Below is a block of entries; repeat exactly the lines starting at the line that contains "(308, 190) = (615, 195): red" and ending at the line that contains "(500, 271) = (584, 288): green spool -> none", both included.

<<<<

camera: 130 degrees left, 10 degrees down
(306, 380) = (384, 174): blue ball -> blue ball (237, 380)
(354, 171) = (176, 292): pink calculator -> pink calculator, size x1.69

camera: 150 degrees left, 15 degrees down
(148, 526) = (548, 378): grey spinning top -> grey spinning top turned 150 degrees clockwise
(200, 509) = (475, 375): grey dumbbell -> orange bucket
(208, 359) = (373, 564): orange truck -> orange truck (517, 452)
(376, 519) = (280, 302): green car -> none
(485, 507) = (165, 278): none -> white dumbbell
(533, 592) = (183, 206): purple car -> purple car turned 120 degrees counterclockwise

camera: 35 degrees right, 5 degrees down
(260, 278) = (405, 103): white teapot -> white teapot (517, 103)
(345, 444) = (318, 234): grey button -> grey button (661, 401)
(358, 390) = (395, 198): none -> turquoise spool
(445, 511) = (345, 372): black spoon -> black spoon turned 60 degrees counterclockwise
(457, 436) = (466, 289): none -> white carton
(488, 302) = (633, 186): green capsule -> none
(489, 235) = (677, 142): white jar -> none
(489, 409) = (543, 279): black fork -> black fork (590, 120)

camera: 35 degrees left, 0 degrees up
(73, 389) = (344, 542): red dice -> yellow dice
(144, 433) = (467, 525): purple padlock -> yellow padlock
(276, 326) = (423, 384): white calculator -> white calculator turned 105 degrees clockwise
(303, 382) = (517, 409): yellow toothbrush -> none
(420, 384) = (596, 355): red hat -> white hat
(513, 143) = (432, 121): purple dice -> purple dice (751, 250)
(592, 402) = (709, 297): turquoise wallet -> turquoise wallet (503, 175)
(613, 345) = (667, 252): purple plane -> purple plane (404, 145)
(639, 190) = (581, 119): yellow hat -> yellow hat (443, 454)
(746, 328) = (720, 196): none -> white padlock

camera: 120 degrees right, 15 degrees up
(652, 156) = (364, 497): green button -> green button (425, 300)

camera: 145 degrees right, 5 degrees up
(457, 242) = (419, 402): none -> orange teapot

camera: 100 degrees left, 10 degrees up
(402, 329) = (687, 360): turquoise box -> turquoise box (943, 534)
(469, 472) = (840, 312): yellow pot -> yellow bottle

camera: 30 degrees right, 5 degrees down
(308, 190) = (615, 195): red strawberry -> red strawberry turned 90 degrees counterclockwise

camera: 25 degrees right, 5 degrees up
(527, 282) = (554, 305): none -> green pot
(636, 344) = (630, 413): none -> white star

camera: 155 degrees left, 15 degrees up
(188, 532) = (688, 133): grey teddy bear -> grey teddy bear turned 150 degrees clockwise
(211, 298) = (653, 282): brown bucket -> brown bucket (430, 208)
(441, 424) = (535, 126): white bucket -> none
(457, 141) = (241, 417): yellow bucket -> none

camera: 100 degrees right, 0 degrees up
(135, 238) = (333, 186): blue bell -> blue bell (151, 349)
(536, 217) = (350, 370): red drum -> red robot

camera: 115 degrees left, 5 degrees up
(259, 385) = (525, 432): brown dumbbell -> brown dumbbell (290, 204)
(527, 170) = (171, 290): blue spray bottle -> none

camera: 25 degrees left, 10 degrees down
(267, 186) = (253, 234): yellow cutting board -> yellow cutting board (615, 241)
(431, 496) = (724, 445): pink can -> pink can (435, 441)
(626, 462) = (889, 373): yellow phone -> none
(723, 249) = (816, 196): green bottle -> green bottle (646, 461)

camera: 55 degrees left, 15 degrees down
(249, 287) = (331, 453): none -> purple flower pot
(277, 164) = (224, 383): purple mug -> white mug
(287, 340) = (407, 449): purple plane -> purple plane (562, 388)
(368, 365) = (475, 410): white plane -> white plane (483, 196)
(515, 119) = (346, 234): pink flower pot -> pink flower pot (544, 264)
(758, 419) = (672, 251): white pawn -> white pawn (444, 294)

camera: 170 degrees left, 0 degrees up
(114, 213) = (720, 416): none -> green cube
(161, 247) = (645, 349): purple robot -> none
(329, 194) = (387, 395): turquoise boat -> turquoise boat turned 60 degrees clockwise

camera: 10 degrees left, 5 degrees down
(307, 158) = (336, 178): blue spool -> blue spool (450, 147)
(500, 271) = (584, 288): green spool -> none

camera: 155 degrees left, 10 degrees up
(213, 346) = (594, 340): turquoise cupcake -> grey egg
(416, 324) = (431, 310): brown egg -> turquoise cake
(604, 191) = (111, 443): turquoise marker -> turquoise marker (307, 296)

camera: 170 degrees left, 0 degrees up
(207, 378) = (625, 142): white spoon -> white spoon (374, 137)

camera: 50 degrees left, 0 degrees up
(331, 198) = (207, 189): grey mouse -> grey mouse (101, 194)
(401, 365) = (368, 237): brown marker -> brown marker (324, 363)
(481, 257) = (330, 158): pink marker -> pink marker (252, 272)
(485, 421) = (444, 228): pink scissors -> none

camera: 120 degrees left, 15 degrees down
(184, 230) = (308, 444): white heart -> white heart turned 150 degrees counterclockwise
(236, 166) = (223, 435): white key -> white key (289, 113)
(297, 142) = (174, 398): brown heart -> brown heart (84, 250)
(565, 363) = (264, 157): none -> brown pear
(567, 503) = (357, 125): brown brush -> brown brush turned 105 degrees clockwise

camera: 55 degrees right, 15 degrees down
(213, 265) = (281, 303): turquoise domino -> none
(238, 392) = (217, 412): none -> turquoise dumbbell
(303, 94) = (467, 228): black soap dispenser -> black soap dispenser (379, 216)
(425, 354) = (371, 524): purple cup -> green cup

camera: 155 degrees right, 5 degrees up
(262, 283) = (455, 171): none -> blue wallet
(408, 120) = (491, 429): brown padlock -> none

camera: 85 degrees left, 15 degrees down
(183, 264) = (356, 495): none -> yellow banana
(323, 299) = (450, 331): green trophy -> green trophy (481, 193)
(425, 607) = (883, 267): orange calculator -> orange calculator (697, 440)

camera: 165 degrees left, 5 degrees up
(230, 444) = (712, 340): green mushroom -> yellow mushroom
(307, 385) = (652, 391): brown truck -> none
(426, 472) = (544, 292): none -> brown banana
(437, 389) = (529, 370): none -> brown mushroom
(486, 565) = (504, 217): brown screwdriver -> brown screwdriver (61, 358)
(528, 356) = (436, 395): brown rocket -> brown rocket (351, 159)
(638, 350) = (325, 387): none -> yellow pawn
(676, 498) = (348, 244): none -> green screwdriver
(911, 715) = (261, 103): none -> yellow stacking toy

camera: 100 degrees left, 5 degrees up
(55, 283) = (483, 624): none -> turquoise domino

>>>>

[Answer section]
(308, 190) = (615, 195): red strawberry -> red strawberry turned 90 degrees counterclockwise

camera: 25 degrees right, 5 degrees up
(527, 282) = (554, 305): none -> green pot
(636, 344) = (630, 413): none -> white star

camera: 155 degrees left, 15 degrees up
(188, 532) = (688, 133): grey teddy bear -> grey teddy bear turned 150 degrees clockwise
(211, 298) = (653, 282): brown bucket -> brown bucket (430, 208)
(441, 424) = (535, 126): white bucket -> none
(457, 141) = (241, 417): yellow bucket -> none

camera: 100 degrees right, 0 degrees up
(135, 238) = (333, 186): blue bell -> blue bell (151, 349)
(536, 217) = (350, 370): red drum -> red robot

camera: 115 degrees left, 5 degrees up
(259, 385) = (525, 432): brown dumbbell -> brown dumbbell (290, 204)
(527, 170) = (171, 290): blue spray bottle -> none

camera: 25 degrees left, 10 degrees down
(267, 186) = (253, 234): yellow cutting board -> yellow cutting board (615, 241)
(431, 496) = (724, 445): pink can -> pink can (435, 441)
(626, 462) = (889, 373): yellow phone -> none
(723, 249) = (816, 196): green bottle -> green bottle (646, 461)

camera: 55 degrees left, 15 degrees down
(249, 287) = (331, 453): none -> purple flower pot
(277, 164) = (224, 383): purple mug -> white mug
(287, 340) = (407, 449): purple plane -> purple plane (562, 388)
(368, 365) = (475, 410): white plane -> white plane (483, 196)
(515, 119) = (346, 234): pink flower pot -> pink flower pot (544, 264)
(758, 419) = (672, 251): white pawn -> white pawn (444, 294)

camera: 170 degrees left, 0 degrees up
(114, 213) = (720, 416): none -> green cube
(161, 247) = (645, 349): purple robot -> none
(329, 194) = (387, 395): turquoise boat -> turquoise boat turned 60 degrees clockwise

camera: 10 degrees left, 5 degrees down
(307, 158) = (336, 178): blue spool -> blue spool (450, 147)
(500, 271) = (584, 288): green spool -> none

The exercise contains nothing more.